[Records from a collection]
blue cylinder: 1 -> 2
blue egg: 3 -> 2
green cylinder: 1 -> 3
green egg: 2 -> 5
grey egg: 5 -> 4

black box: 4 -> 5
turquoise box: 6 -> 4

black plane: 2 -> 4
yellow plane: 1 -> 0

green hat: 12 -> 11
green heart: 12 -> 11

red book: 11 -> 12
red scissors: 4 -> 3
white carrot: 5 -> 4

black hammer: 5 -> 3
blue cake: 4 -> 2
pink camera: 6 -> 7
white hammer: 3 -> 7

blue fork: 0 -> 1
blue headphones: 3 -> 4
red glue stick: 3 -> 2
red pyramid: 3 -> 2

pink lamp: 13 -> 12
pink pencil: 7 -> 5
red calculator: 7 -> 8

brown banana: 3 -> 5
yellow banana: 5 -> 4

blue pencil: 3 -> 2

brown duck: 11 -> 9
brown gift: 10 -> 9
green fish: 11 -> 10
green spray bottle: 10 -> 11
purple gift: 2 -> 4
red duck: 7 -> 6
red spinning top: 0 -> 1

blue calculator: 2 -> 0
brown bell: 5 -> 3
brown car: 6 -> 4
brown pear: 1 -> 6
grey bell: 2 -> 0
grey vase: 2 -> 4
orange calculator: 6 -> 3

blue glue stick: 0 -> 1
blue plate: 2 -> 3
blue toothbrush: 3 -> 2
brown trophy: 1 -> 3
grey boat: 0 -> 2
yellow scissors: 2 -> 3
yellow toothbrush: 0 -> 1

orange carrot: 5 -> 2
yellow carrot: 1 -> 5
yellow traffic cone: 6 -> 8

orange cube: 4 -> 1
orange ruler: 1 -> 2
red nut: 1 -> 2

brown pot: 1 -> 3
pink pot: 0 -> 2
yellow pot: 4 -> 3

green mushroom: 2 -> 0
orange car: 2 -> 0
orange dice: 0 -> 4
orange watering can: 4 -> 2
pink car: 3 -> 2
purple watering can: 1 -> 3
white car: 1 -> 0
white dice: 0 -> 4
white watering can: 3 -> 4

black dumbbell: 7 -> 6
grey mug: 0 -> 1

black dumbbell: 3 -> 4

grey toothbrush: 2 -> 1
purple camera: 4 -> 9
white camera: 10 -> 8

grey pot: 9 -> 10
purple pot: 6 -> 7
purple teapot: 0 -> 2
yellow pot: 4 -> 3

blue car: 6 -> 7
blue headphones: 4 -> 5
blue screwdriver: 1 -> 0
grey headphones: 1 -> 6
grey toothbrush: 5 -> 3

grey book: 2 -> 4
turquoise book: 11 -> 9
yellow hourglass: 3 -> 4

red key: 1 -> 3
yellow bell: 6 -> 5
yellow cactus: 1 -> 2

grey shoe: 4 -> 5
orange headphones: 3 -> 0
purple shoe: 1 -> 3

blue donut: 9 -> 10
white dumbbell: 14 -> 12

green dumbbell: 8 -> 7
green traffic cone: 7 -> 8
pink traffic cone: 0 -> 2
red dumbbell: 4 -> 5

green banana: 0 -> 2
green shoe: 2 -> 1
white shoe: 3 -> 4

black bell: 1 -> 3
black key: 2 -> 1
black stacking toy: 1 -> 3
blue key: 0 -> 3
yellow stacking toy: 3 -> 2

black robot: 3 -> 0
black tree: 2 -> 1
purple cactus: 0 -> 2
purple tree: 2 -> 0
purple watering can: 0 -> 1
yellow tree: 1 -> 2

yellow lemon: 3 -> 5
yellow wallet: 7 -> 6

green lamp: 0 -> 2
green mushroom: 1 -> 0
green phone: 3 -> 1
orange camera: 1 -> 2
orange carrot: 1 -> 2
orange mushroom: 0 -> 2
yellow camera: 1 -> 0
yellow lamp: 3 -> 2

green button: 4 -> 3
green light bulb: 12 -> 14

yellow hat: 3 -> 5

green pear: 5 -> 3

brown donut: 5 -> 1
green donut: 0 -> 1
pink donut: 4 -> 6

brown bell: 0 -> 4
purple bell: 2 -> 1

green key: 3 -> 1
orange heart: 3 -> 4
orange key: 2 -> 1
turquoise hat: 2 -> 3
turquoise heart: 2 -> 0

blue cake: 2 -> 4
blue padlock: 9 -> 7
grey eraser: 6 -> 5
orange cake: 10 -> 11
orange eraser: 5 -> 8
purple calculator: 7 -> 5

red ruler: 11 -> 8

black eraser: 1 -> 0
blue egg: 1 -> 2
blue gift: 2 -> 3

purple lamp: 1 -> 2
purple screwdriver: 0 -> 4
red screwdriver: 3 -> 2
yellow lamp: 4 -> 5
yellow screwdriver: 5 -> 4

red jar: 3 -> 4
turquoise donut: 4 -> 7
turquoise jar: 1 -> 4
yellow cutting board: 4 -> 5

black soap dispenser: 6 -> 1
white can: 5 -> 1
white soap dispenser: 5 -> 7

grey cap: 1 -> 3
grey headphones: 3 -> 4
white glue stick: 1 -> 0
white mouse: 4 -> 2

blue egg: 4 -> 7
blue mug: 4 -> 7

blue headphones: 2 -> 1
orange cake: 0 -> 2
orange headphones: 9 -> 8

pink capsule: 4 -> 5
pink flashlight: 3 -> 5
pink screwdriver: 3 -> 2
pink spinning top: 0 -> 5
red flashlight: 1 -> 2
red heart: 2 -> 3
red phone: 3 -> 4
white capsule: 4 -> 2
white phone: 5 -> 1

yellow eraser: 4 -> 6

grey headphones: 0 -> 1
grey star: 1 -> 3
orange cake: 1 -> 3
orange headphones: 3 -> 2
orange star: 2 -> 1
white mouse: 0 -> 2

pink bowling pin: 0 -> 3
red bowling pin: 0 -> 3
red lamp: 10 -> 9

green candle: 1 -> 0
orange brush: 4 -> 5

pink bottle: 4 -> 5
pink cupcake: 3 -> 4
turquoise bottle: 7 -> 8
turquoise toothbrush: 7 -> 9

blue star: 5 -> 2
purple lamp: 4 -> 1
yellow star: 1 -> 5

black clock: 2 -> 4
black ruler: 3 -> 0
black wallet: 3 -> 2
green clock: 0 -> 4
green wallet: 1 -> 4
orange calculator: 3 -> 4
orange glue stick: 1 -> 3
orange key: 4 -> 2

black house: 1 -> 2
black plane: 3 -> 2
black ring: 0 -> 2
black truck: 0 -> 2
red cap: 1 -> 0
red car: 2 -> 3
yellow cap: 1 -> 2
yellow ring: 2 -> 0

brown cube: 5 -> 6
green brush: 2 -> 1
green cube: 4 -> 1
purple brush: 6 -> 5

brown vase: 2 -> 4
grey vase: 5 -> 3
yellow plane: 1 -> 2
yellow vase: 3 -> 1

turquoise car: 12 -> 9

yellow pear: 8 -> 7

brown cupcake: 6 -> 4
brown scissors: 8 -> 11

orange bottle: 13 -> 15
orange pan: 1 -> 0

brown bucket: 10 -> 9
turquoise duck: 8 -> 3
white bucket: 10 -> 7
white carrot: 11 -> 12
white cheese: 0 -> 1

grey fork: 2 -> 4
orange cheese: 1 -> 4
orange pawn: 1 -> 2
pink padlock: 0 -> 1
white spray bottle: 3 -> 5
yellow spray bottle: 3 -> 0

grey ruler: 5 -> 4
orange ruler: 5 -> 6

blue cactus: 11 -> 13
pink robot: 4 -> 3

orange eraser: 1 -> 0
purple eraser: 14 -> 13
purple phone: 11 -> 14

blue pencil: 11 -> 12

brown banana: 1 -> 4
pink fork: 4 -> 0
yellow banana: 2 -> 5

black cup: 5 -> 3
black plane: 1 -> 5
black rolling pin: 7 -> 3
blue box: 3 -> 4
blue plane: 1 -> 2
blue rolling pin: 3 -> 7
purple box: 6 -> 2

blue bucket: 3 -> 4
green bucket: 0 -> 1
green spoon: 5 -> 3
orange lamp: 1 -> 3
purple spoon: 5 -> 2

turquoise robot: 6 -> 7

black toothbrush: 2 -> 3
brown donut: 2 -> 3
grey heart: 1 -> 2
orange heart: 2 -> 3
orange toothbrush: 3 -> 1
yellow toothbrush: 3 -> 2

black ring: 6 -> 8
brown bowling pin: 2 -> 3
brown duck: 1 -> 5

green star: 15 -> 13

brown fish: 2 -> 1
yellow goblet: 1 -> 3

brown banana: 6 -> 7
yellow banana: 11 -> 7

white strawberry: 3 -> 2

ASSIGNED TASK:
When you reach the line with "turquoise jar: 1 -> 4" in the records above, start writing out lines exactly, and stop once the line with "brown cube: 5 -> 6" has been written; include nothing else.

EXERCISE RESPONSE:
turquoise jar: 1 -> 4
yellow cutting board: 4 -> 5

black soap dispenser: 6 -> 1
white can: 5 -> 1
white soap dispenser: 5 -> 7

grey cap: 1 -> 3
grey headphones: 3 -> 4
white glue stick: 1 -> 0
white mouse: 4 -> 2

blue egg: 4 -> 7
blue mug: 4 -> 7

blue headphones: 2 -> 1
orange cake: 0 -> 2
orange headphones: 9 -> 8

pink capsule: 4 -> 5
pink flashlight: 3 -> 5
pink screwdriver: 3 -> 2
pink spinning top: 0 -> 5
red flashlight: 1 -> 2
red heart: 2 -> 3
red phone: 3 -> 4
white capsule: 4 -> 2
white phone: 5 -> 1

yellow eraser: 4 -> 6

grey headphones: 0 -> 1
grey star: 1 -> 3
orange cake: 1 -> 3
orange headphones: 3 -> 2
orange star: 2 -> 1
white mouse: 0 -> 2

pink bowling pin: 0 -> 3
red bowling pin: 0 -> 3
red lamp: 10 -> 9

green candle: 1 -> 0
orange brush: 4 -> 5

pink bottle: 4 -> 5
pink cupcake: 3 -> 4
turquoise bottle: 7 -> 8
turquoise toothbrush: 7 -> 9

blue star: 5 -> 2
purple lamp: 4 -> 1
yellow star: 1 -> 5

black clock: 2 -> 4
black ruler: 3 -> 0
black wallet: 3 -> 2
green clock: 0 -> 4
green wallet: 1 -> 4
orange calculator: 3 -> 4
orange glue stick: 1 -> 3
orange key: 4 -> 2

black house: 1 -> 2
black plane: 3 -> 2
black ring: 0 -> 2
black truck: 0 -> 2
red cap: 1 -> 0
red car: 2 -> 3
yellow cap: 1 -> 2
yellow ring: 2 -> 0

brown cube: 5 -> 6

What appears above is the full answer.